— Records supplied —
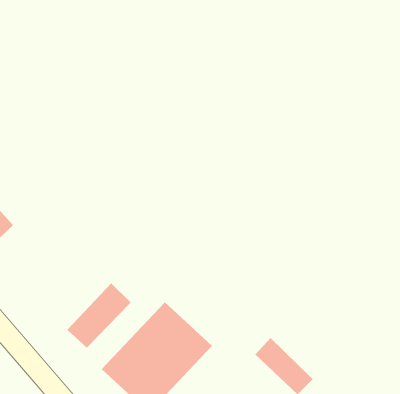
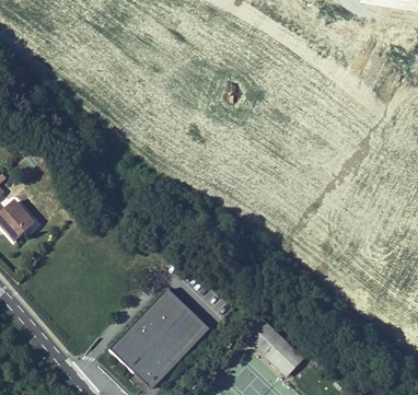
building: [66,282,132,349] -> none

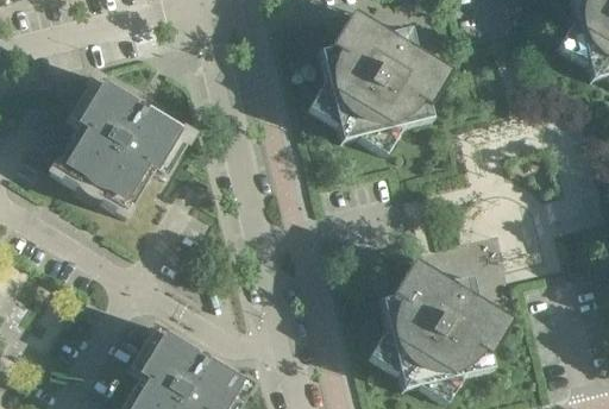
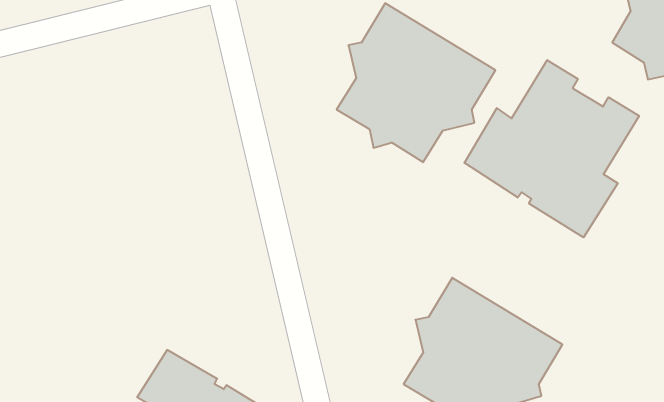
building: none -> [464,60,639,237]
building: [51,73,194,216] -> none

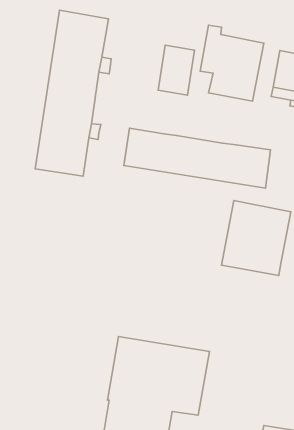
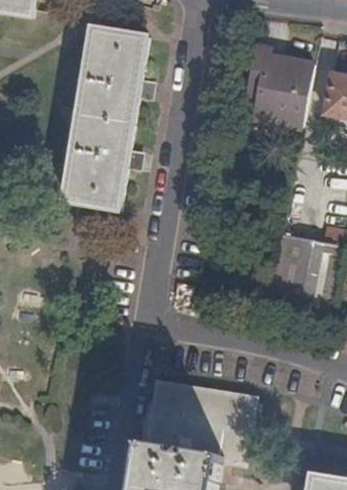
building: [158,45,195,95] -> none
building: [124,128,271,188] -> none

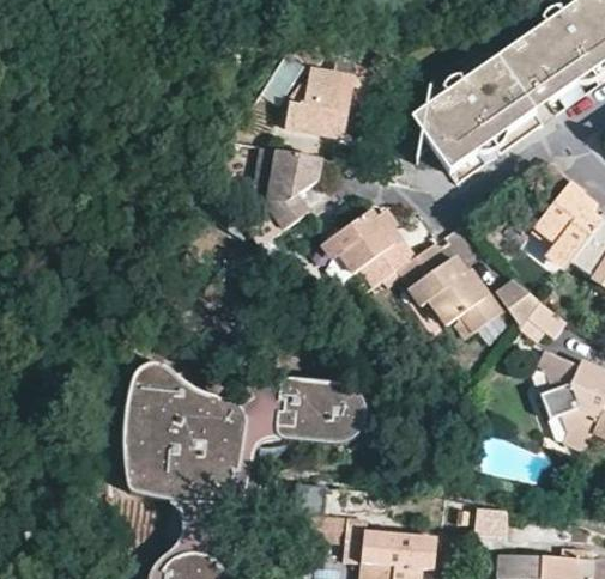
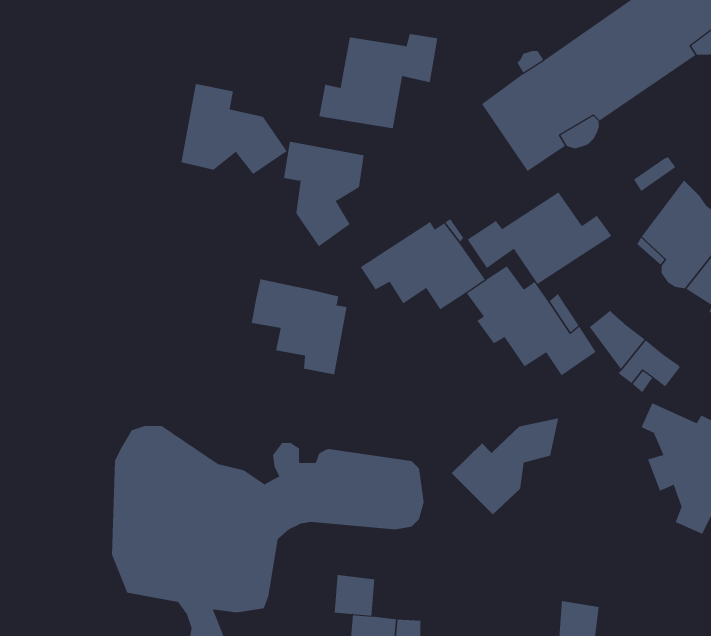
building: none -> [181,83,287,175]
building: none -> [467,191,612,285]
building: none -> [251,278,347,375]
building: none -> [451,418,559,515]

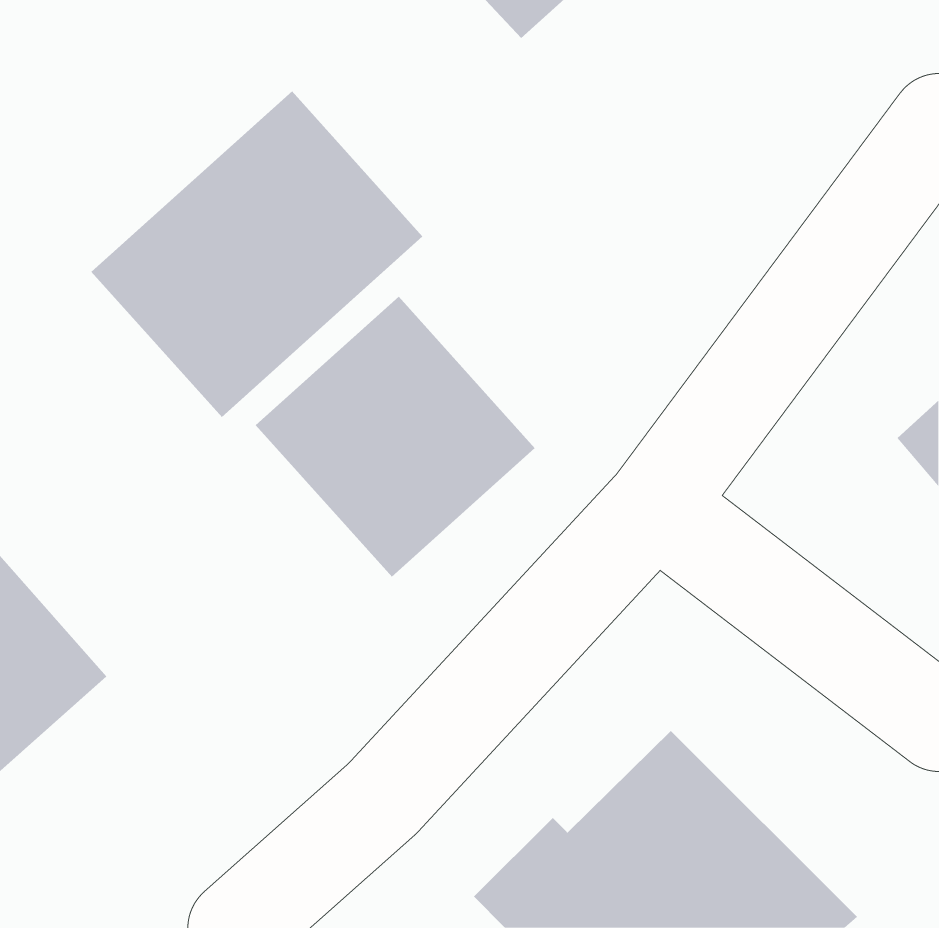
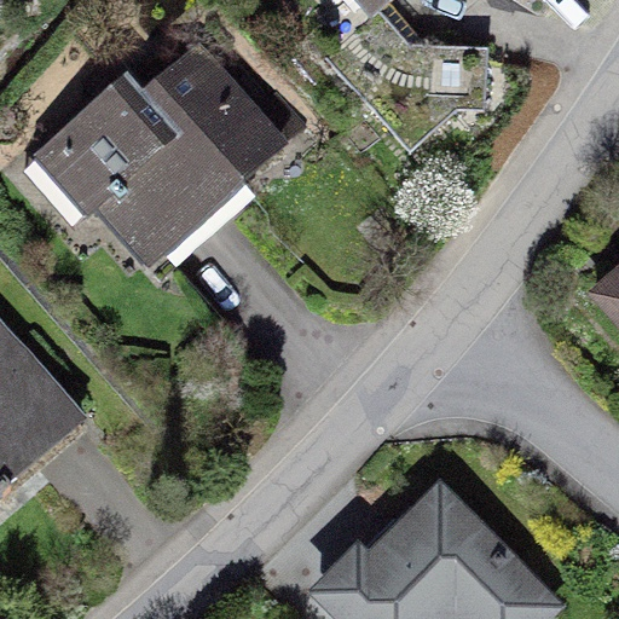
building: [255,296,535,577] -> none

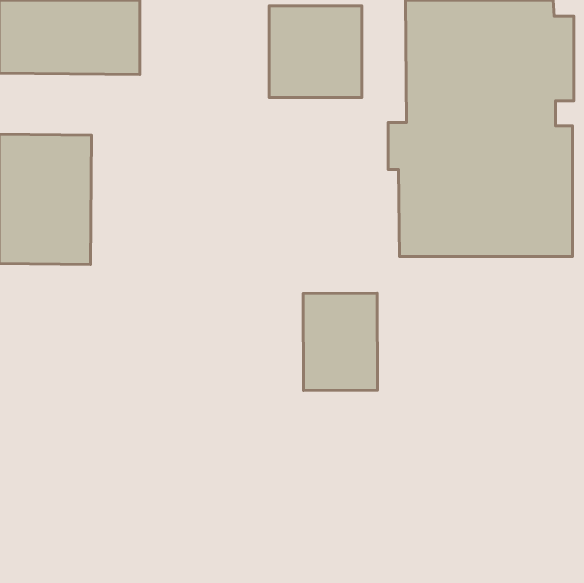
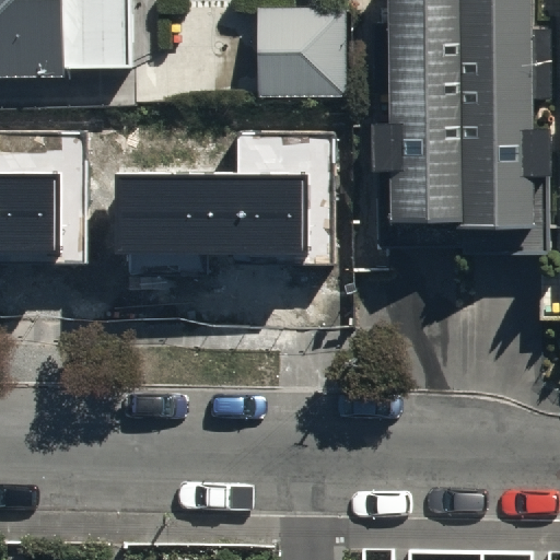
building: none -> [115,135,335,256]
building: [303,293,378,391] -> none

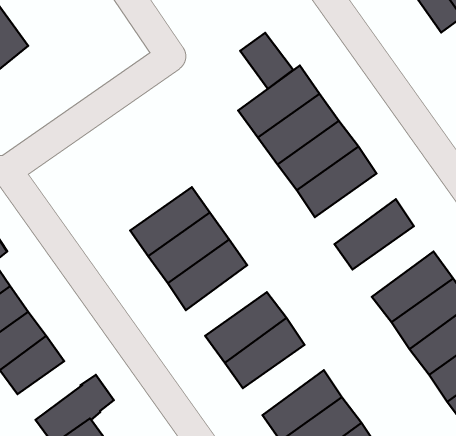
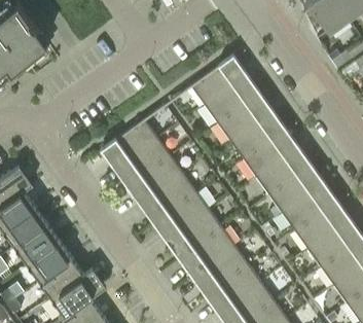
building: [240,33,293,89] -> none
building: none -> [102,120,158,170]
building: none -> [243,131,298,179]
building: none -> [268,167,324,215]
building: none -> [154,193,210,242]
building: none -> [193,248,249,296]
building: none -> [39,259,83,299]

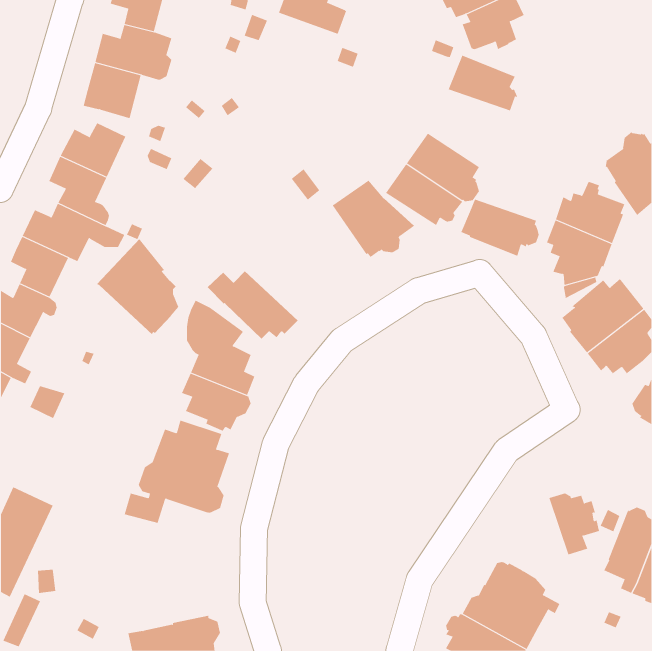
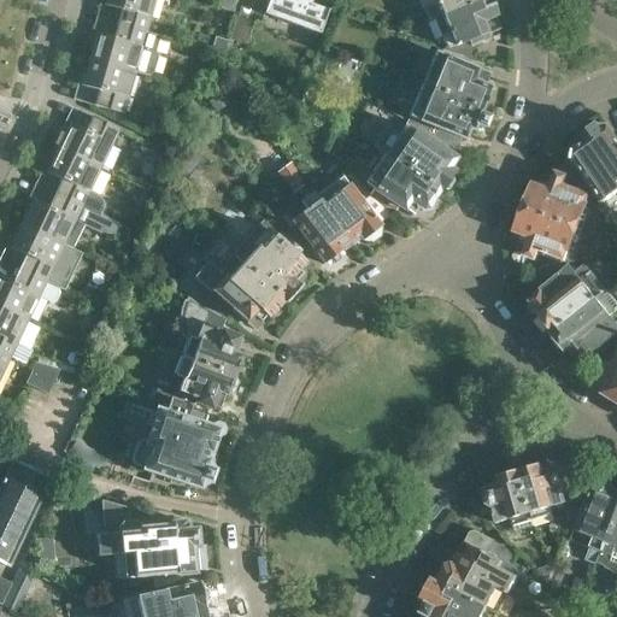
building: [460,199,539,256] -> [410,84,484,139]
building: none -> [284,192,346,263]
building: [96,238,179,335] -> [229,211,307,302]
building: none -> [484,470,536,530]
building: none -> [95,499,205,586]

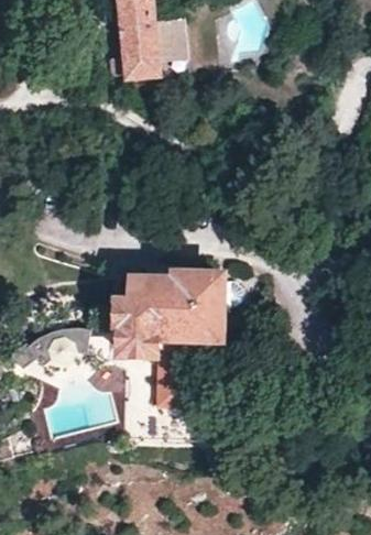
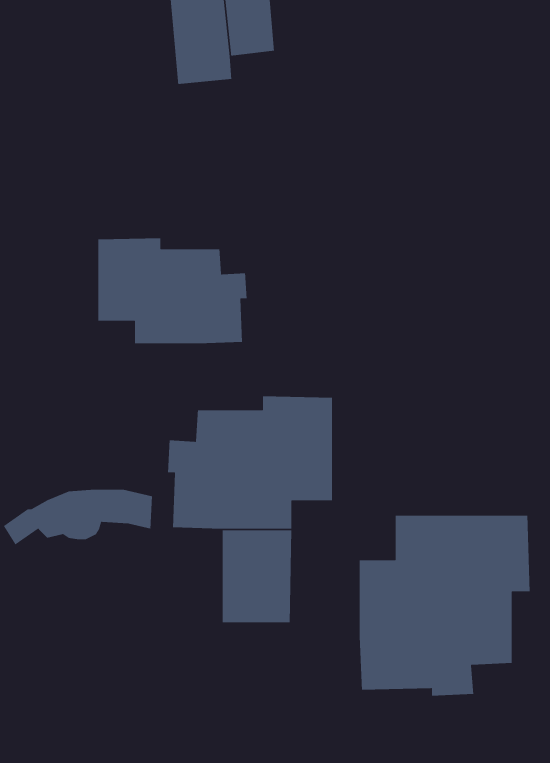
building: none -> [97,237,247,344]
building: none -> [359,515,531,696]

— Task to complete —
An exact copy is needed of the stretch above that opens with the line containing "building: [124,128,271,188] -> none" and closes with the line containing "building: none -> [97,237,247,344]"; the pictures are not part of it.

— Solution to this exercise —
building: [124,128,271,188] -> none

building: none -> [181,83,287,175]
building: none -> [467,191,612,285]
building: none -> [251,278,347,375]
building: none -> [451,418,559,515]

building: [255,296,535,577] -> none

building: none -> [115,135,335,256]
building: [303,293,378,391] -> none

building: [240,33,293,89] -> none
building: none -> [102,120,158,170]
building: none -> [243,131,298,179]
building: none -> [268,167,324,215]
building: none -> [154,193,210,242]
building: none -> [193,248,249,296]
building: none -> [39,259,83,299]

building: [460,199,539,256] -> [410,84,484,139]
building: none -> [284,192,346,263]
building: [96,238,179,335] -> [229,211,307,302]
building: none -> [484,470,536,530]
building: none -> [95,499,205,586]

building: none -> [97,237,247,344]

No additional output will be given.